_YOUR TASK:_ Only the lines from the first line of the data through the line containing "yellow round brick E2" belong in the answer, transcribed exactly; pictures do not.

Before-and-after object listings
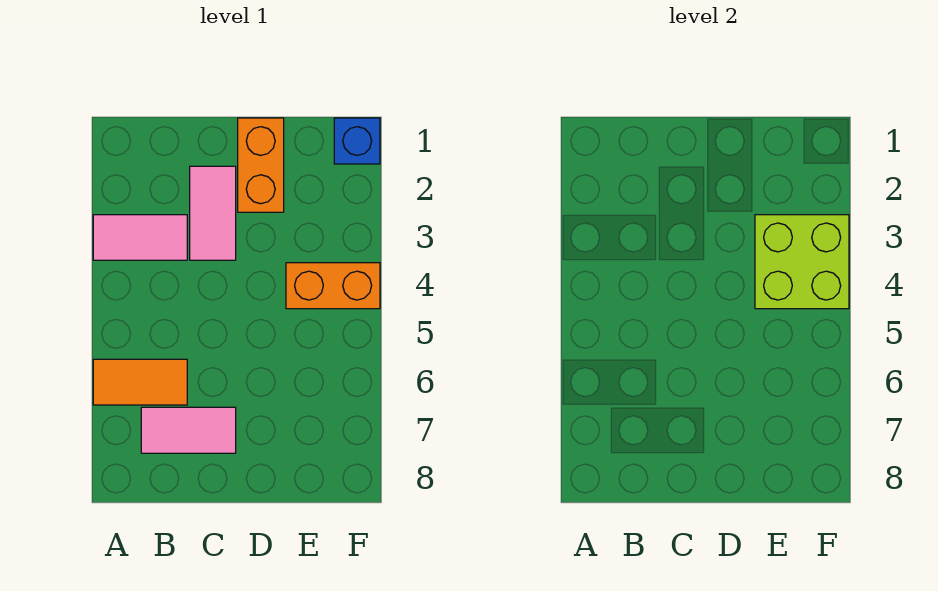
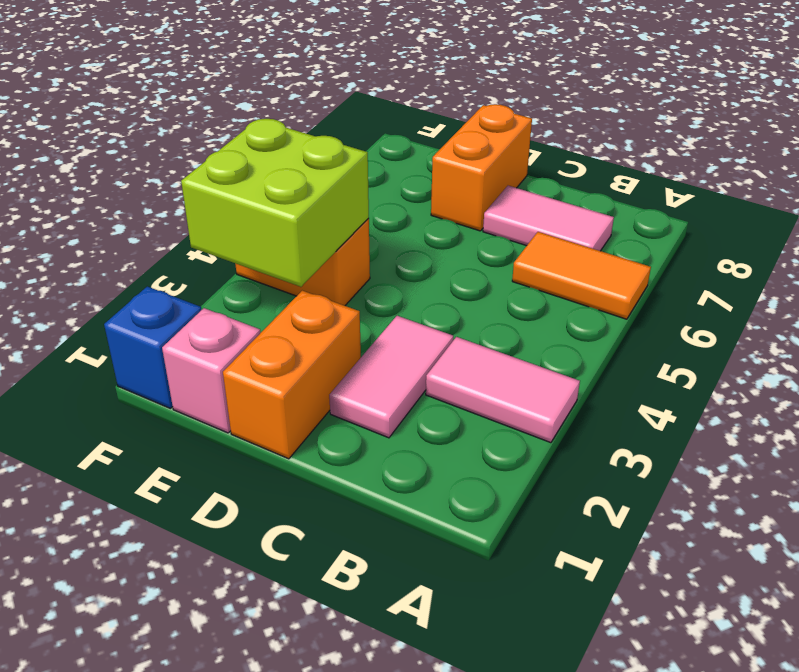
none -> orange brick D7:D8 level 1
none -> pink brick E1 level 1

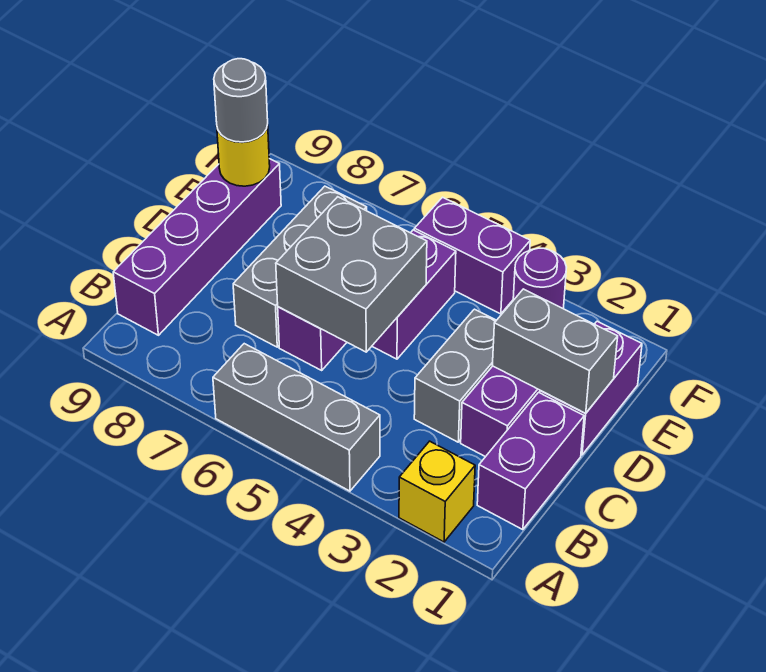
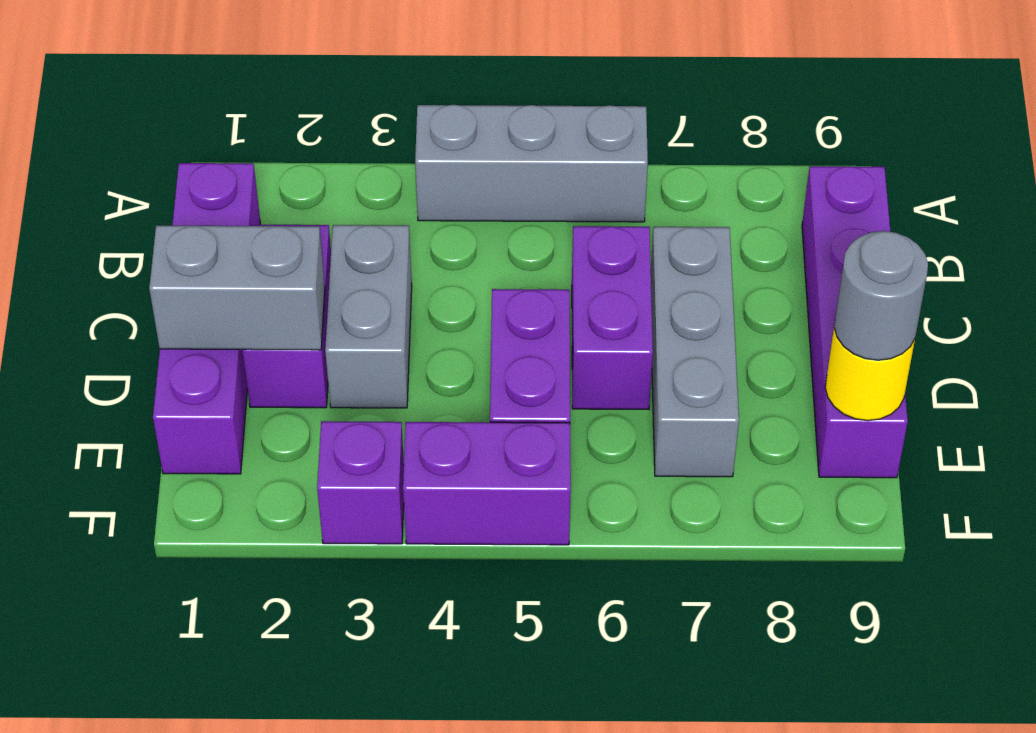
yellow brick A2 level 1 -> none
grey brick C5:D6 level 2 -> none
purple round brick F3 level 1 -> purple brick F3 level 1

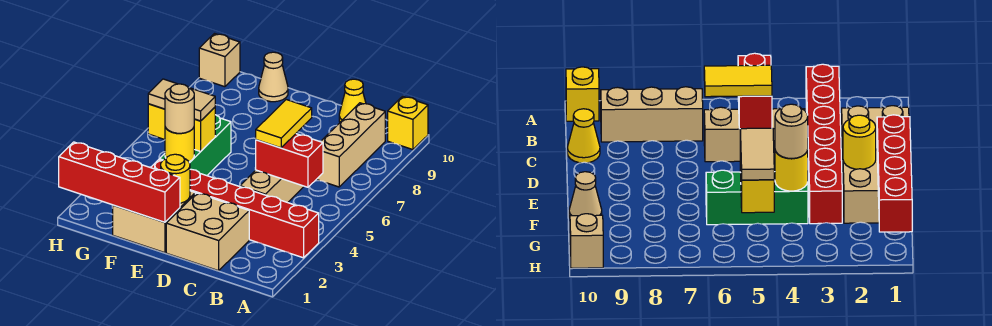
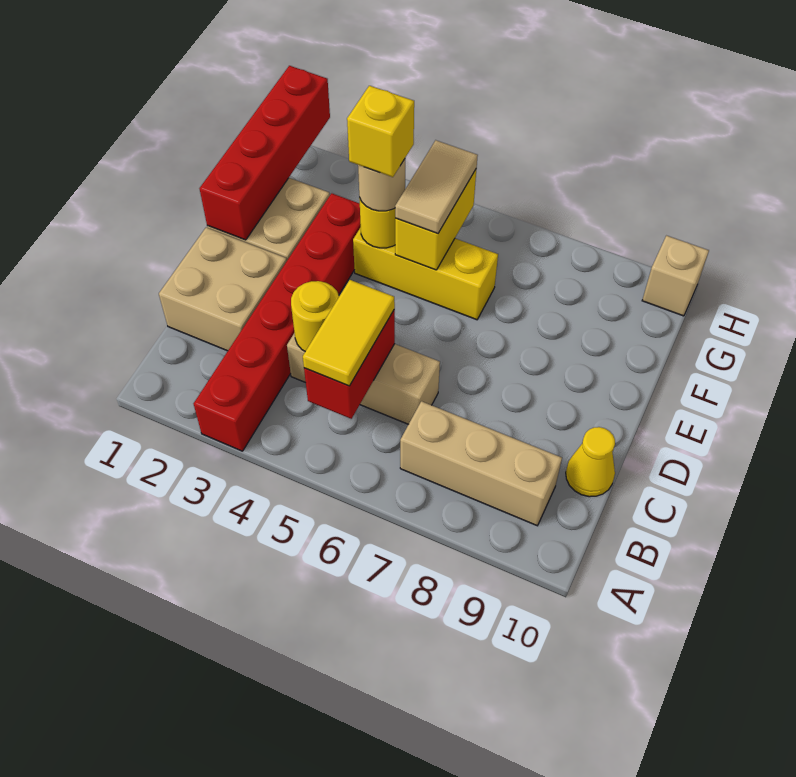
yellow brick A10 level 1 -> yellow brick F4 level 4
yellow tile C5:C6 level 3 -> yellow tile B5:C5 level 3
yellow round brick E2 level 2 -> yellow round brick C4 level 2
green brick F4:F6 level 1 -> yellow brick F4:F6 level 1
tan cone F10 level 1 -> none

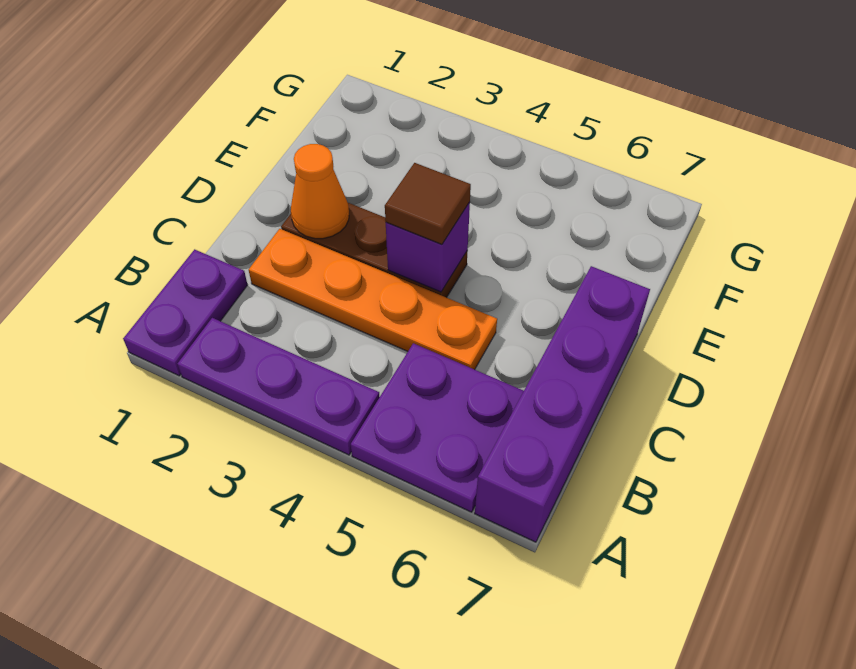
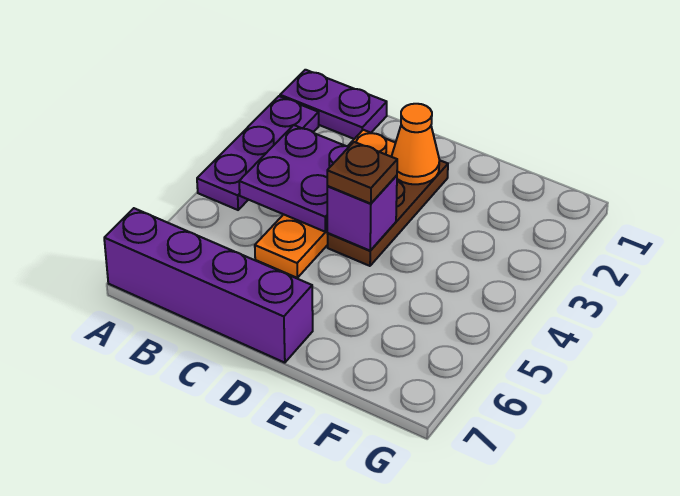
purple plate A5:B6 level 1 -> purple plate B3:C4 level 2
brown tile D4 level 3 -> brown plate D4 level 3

_TASK SOLUTION:_
none -> orange brick D7:D8 level 1
none -> pink brick E1 level 1

yellow brick A2 level 1 -> none
grey brick C5:D6 level 2 -> none
purple round brick F3 level 1 -> purple brick F3 level 1

yellow brick A10 level 1 -> yellow brick F4 level 4
yellow tile C5:C6 level 3 -> yellow tile B5:C5 level 3
yellow round brick E2 level 2 -> yellow round brick C4 level 2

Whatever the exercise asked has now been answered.